_Task directions:_
Your copy of the data below must be exact and must leave out all pictures.

_Data segment:_

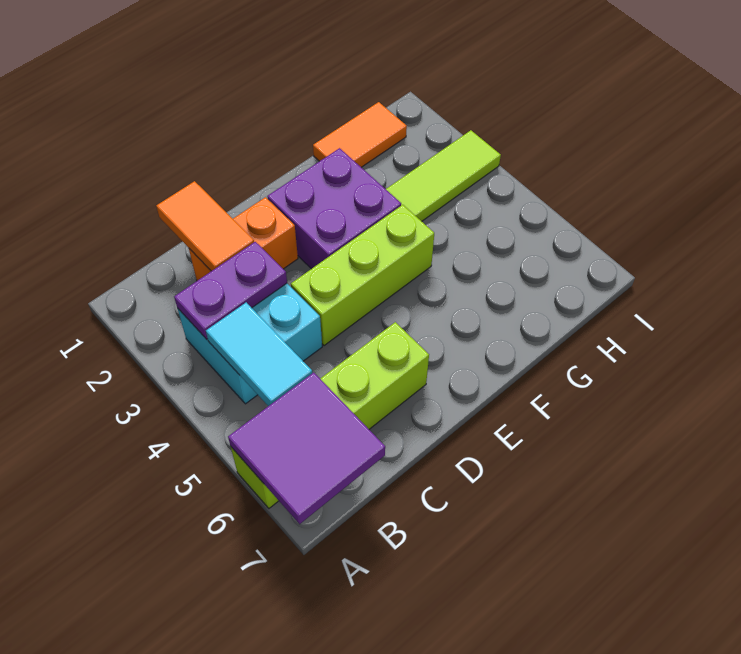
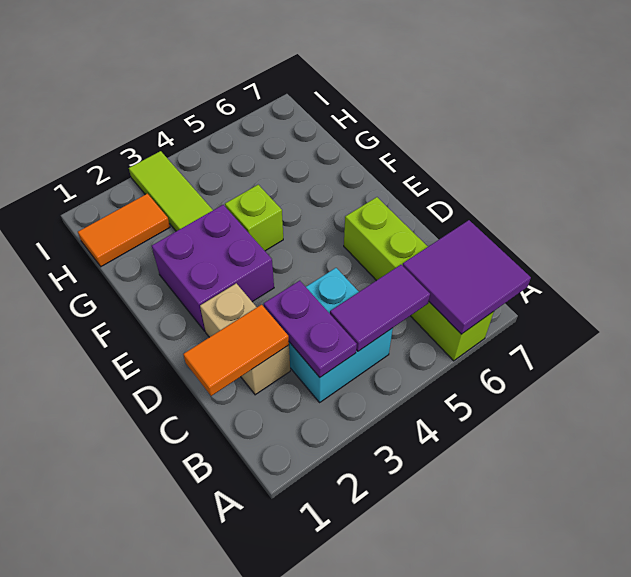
cyan tile B4:B5 level 2 -> purple tile B4:B5 level 2
orange brick C2:D2 level 1 -> tan brick C2:D2 level 1
lime brick D4:F4 level 1 -> lime brick F4 level 1
orange tile G1:H1 level 1 -> orange tile H1:H2 level 1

_Reply:_
cyan tile B4:B5 level 2 -> purple tile B4:B5 level 2
orange brick C2:D2 level 1 -> tan brick C2:D2 level 1
lime brick D4:F4 level 1 -> lime brick F4 level 1
orange tile G1:H1 level 1 -> orange tile H1:H2 level 1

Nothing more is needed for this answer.